_Exercise goal_
Only the lines below starting at the one containing "white cone M4" and ending at the one containing "grey brick G2:G5 level 1 -> none" belong in the answer, each copied exactly.

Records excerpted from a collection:
━━━━━━━━

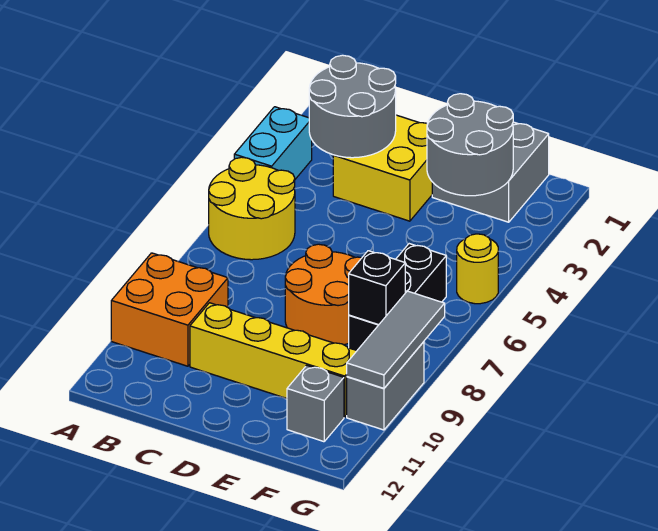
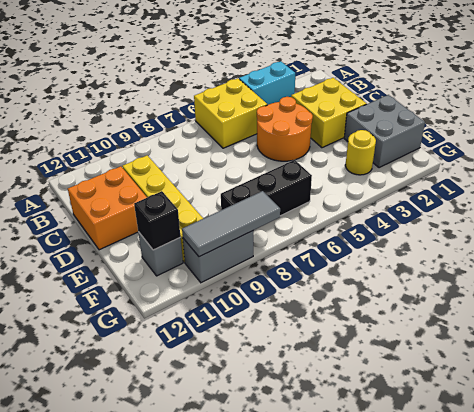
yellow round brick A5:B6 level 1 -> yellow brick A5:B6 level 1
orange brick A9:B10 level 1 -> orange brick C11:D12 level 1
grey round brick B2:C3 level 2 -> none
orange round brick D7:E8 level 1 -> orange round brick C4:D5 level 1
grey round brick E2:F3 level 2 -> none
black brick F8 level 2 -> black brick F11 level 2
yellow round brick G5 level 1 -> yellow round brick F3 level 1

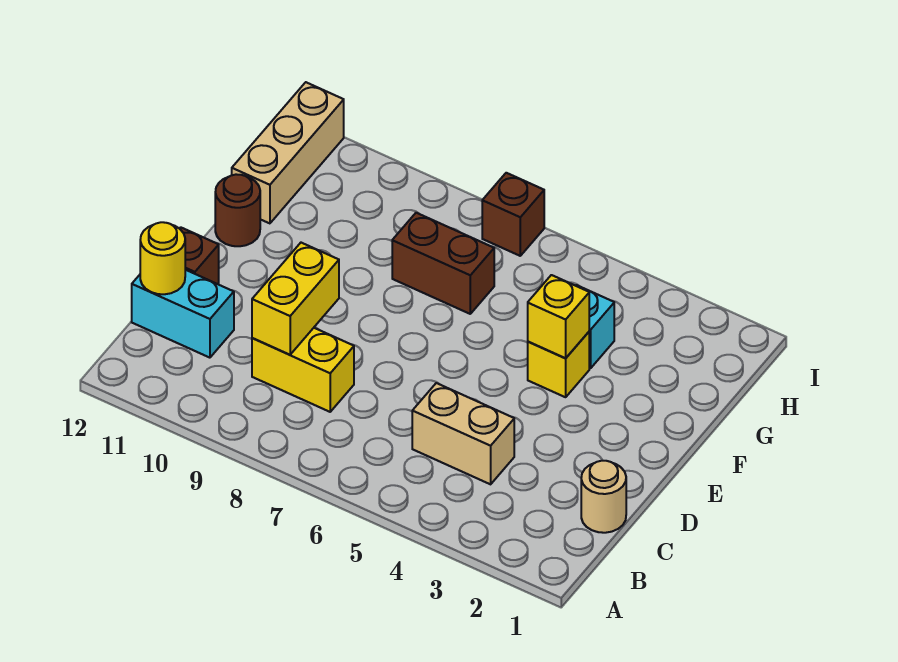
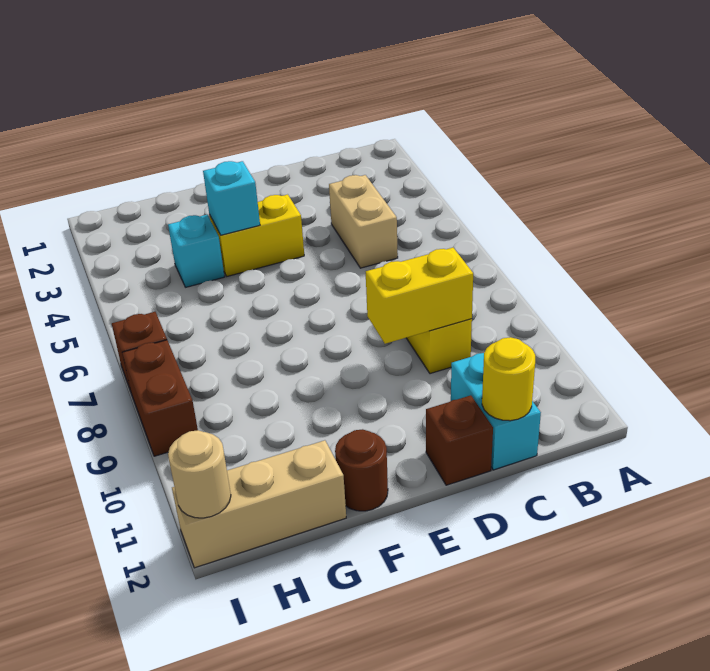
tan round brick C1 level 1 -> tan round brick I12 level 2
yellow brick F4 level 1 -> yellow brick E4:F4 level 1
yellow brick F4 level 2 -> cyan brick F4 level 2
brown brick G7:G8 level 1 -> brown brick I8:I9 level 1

━━━━━━━━

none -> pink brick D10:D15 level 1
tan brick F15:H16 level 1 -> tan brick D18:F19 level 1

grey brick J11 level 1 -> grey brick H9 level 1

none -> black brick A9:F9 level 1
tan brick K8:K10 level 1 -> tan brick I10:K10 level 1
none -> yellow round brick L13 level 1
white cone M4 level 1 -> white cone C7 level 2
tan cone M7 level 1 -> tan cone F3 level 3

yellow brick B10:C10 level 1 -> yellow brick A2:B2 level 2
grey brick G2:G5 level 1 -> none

━━━━━━━━

_Final answer_
white cone M4 level 1 -> white cone C7 level 2
tan cone M7 level 1 -> tan cone F3 level 3

yellow brick B10:C10 level 1 -> yellow brick A2:B2 level 2
grey brick G2:G5 level 1 -> none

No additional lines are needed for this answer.